Activity
Drop every picture. Return the rest of the entries exactly.

====== Data

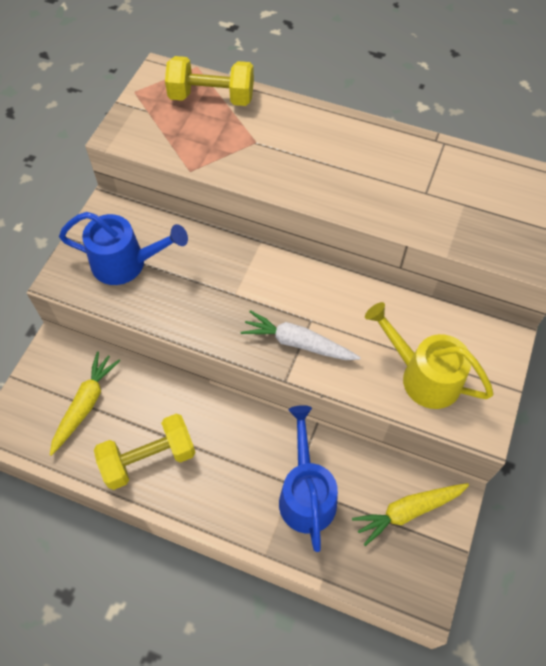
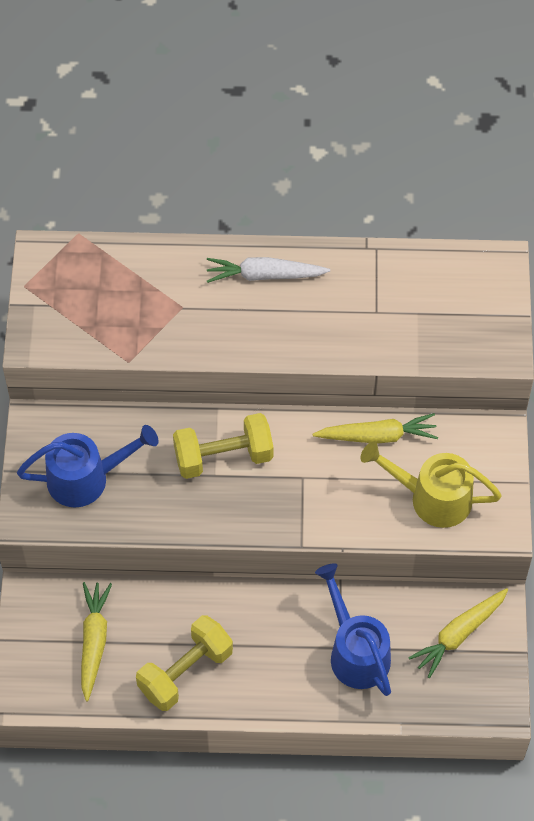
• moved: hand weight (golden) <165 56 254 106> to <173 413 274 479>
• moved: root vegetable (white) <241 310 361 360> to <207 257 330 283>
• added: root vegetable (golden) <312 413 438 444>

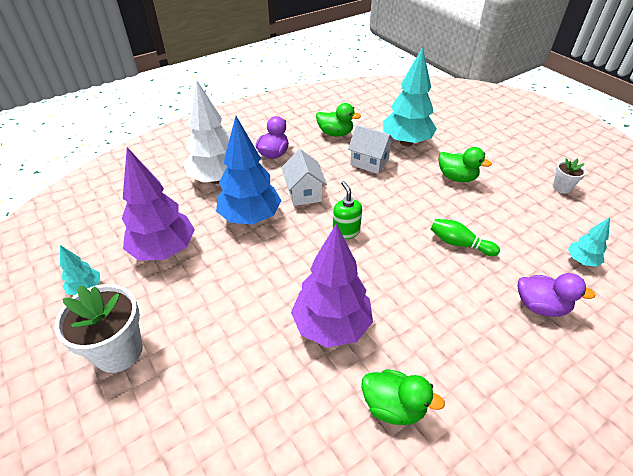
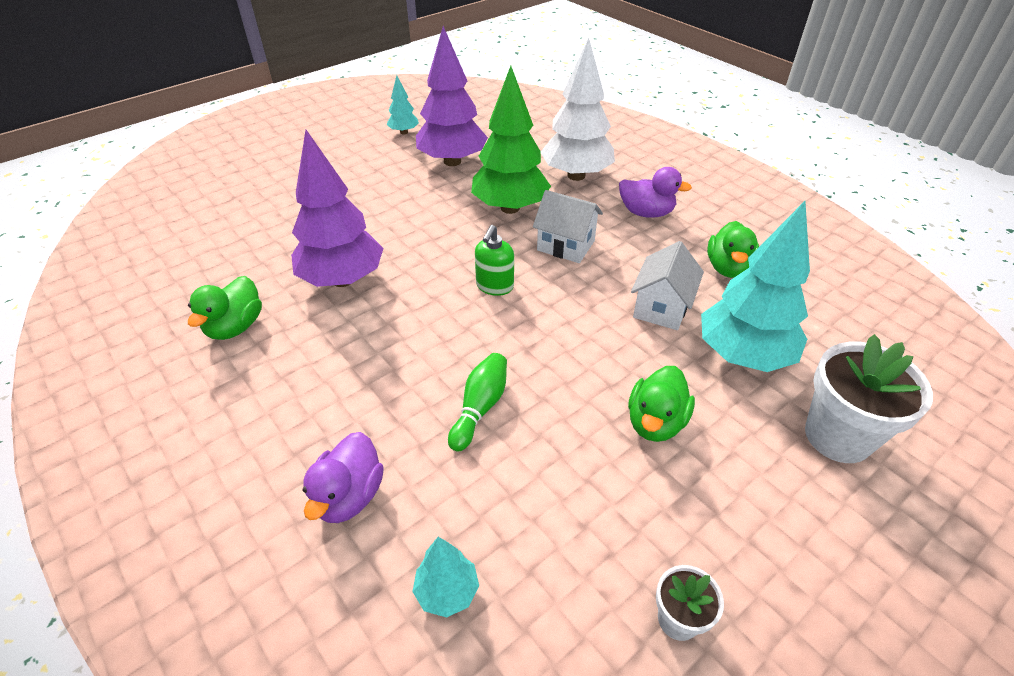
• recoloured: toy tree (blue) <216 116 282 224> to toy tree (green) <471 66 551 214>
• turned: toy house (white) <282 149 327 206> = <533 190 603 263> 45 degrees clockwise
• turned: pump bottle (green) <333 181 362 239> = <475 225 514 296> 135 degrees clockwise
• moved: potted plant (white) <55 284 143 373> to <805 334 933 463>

============

Answer
• moved: hand weight (golden) <165 56 254 106> to <173 413 274 479>
• moved: root vegetable (white) <241 310 361 360> to <207 257 330 283>
• added: root vegetable (golden) <312 413 438 444>

• recoloured: toy tree (blue) <216 116 282 224> to toy tree (green) <471 66 551 214>
• turned: toy house (white) <282 149 327 206> = <533 190 603 263> 45 degrees clockwise
• turned: pump bottle (green) <333 181 362 239> = <475 225 514 296> 135 degrees clockwise
• moved: potted plant (white) <55 284 143 373> to <805 334 933 463>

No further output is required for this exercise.